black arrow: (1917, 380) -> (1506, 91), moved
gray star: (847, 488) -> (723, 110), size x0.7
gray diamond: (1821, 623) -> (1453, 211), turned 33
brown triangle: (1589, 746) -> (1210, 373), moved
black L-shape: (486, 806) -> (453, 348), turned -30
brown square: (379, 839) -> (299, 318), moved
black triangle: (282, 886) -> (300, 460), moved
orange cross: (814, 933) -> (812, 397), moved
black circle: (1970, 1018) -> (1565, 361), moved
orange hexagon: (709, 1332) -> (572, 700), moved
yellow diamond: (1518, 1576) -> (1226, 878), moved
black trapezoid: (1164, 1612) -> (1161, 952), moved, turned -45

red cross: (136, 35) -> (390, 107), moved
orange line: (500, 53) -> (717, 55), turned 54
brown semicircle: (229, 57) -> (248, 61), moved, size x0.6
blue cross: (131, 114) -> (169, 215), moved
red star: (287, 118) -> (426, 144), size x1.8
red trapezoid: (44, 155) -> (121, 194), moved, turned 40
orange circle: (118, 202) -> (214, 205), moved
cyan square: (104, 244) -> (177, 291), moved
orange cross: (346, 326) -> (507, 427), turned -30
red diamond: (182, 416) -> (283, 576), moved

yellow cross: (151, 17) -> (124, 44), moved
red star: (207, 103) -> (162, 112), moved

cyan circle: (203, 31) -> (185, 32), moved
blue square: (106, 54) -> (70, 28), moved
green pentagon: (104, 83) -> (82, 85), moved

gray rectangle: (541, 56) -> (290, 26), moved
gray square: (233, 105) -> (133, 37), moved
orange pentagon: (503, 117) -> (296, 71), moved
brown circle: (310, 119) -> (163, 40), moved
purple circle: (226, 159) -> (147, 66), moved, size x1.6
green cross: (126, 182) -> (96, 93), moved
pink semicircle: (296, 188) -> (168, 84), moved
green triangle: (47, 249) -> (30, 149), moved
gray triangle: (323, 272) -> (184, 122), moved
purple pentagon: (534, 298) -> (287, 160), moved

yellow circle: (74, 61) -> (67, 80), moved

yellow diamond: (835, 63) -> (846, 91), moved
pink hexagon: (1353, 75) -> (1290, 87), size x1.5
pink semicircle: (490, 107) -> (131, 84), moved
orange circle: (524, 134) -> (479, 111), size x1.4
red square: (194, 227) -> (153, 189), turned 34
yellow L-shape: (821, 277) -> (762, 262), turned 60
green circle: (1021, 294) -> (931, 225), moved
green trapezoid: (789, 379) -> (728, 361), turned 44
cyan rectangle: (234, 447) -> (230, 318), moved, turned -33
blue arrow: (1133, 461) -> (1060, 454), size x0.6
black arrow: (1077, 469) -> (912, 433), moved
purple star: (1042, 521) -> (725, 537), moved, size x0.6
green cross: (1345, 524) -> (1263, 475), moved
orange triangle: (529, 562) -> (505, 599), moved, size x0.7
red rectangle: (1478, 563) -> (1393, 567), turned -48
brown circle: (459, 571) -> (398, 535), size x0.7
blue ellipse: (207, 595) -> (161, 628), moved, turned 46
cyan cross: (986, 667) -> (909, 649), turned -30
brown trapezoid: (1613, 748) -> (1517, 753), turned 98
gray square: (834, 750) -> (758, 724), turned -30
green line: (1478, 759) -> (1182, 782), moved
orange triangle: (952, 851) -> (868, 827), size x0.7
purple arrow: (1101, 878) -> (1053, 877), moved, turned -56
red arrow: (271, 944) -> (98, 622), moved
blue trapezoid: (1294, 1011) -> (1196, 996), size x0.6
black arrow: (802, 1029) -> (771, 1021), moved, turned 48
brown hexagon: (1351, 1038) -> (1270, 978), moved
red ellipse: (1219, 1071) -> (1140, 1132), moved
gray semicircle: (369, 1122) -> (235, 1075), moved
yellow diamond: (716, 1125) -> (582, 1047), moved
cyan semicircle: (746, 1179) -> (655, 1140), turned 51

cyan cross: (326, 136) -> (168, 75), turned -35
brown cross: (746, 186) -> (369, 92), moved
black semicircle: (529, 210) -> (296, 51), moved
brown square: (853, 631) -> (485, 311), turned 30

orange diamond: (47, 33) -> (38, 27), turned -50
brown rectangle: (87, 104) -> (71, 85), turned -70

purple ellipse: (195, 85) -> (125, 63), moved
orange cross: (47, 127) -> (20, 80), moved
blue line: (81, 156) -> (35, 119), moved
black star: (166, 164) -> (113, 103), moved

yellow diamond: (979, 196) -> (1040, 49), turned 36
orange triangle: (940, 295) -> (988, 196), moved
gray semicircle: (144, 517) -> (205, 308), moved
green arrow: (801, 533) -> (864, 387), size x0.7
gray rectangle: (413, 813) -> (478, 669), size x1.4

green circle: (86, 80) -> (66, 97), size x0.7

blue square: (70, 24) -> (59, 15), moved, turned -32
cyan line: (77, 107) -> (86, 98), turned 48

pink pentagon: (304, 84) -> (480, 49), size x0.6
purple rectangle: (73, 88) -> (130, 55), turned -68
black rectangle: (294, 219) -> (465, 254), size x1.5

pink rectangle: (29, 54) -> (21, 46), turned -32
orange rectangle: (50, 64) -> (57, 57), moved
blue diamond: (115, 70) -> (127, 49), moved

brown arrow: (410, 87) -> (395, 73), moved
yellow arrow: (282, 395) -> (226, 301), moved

※ ※ ※

→ Activity
An exact copy of the lines above between the line holding "gray triangle: (323, 272)" and the line holding "brown circle: (459, 571)", inclusive, is the whole answer.

→ Solved exercise
gray triangle: (323, 272) -> (184, 122), moved
purple pentagon: (534, 298) -> (287, 160), moved

yellow circle: (74, 61) -> (67, 80), moved

yellow diamond: (835, 63) -> (846, 91), moved
pink hexagon: (1353, 75) -> (1290, 87), size x1.5
pink semicircle: (490, 107) -> (131, 84), moved
orange circle: (524, 134) -> (479, 111), size x1.4
red square: (194, 227) -> (153, 189), turned 34
yellow L-shape: (821, 277) -> (762, 262), turned 60
green circle: (1021, 294) -> (931, 225), moved
green trapezoid: (789, 379) -> (728, 361), turned 44
cyan rectangle: (234, 447) -> (230, 318), moved, turned -33
blue arrow: (1133, 461) -> (1060, 454), size x0.6
black arrow: (1077, 469) -> (912, 433), moved
purple star: (1042, 521) -> (725, 537), moved, size x0.6
green cross: (1345, 524) -> (1263, 475), moved
orange triangle: (529, 562) -> (505, 599), moved, size x0.7
red rectangle: (1478, 563) -> (1393, 567), turned -48
brown circle: (459, 571) -> (398, 535), size x0.7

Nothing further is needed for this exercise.